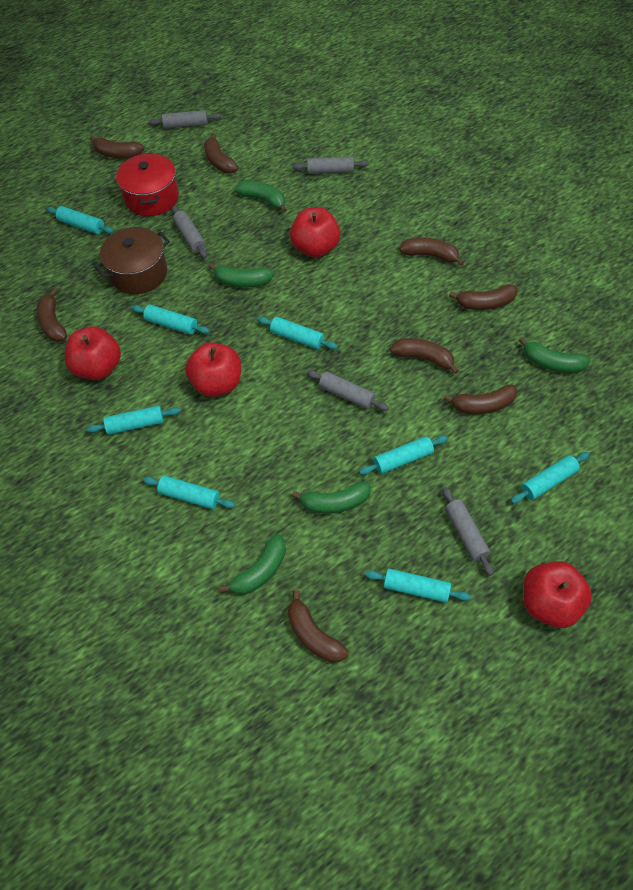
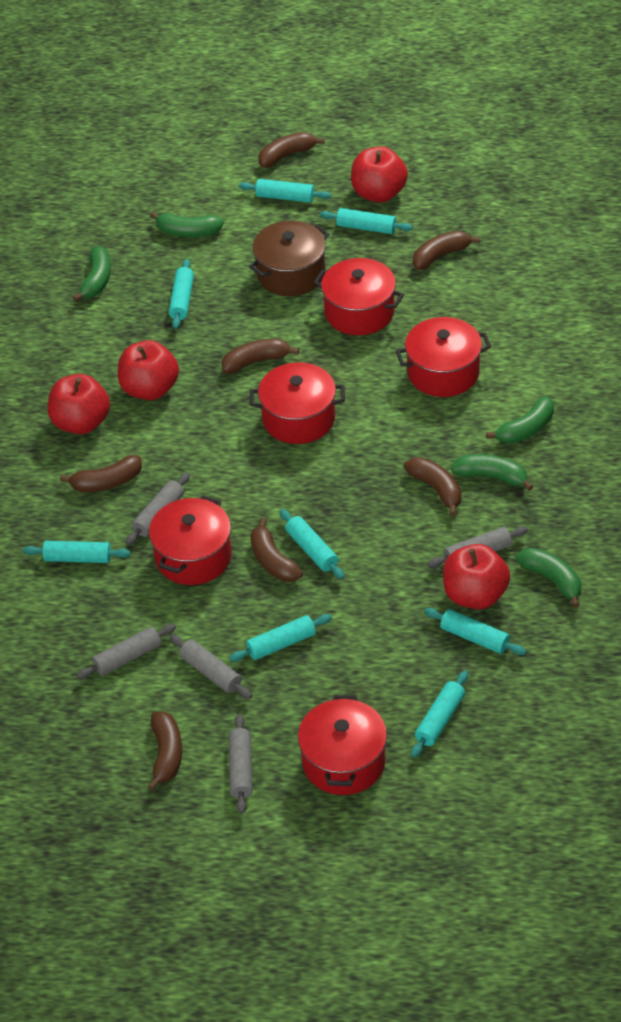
brown banana: 8 -> 7
red pot: 1 -> 5

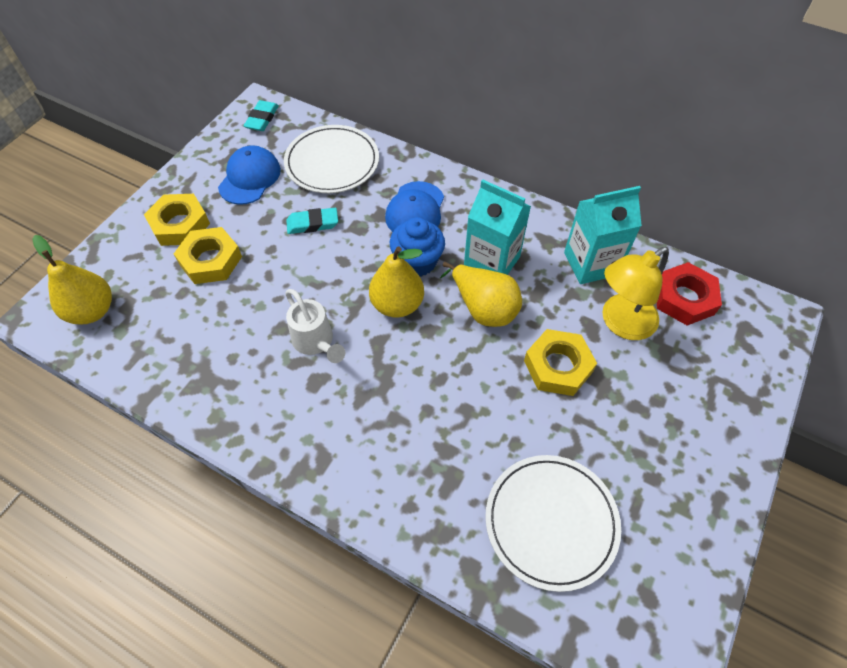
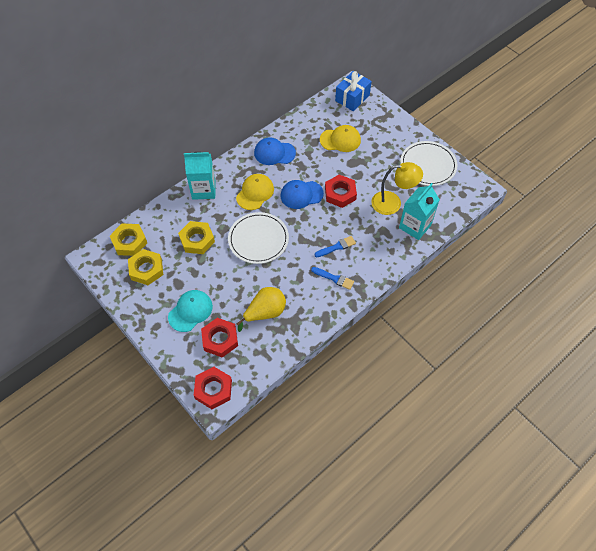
blue brush: 0 -> 2
blue cupcake: 1 -> 0
blue gift: 0 -> 1
red nut: 1 -> 3
turquoise cap: 0 -> 1
turquoise eraser: 2 -> 0
white watering can: 1 -> 0
yellow cap: 0 -> 2
yellow pear: 3 -> 1

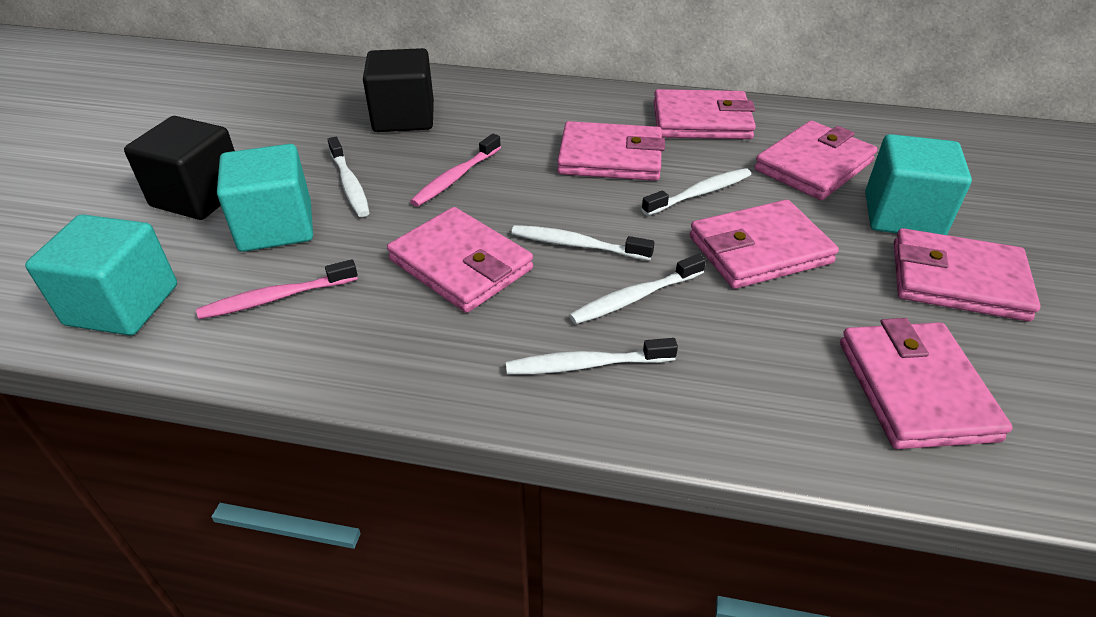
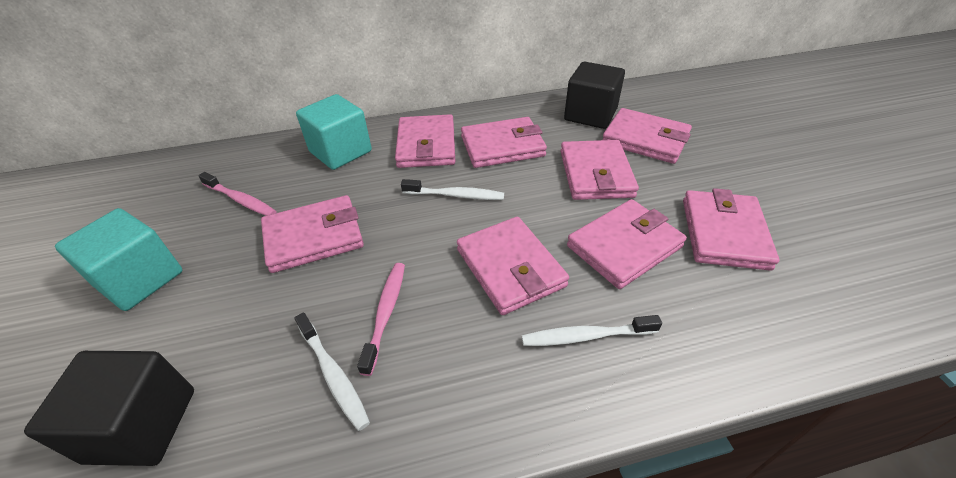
pink wallet: 7 -> 8
turquoise cube: 3 -> 2
white toothbrush: 5 -> 3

REQUIRED ACTION:
No image belongs in the copy. Transcribe the full listing verbatim.

ANSWER SPACE:
brown banana: 8 -> 7
red pot: 1 -> 5

blue brush: 0 -> 2
blue cupcake: 1 -> 0
blue gift: 0 -> 1
red nut: 1 -> 3
turquoise cap: 0 -> 1
turquoise eraser: 2 -> 0
white watering can: 1 -> 0
yellow cap: 0 -> 2
yellow pear: 3 -> 1

pink wallet: 7 -> 8
turquoise cube: 3 -> 2
white toothbrush: 5 -> 3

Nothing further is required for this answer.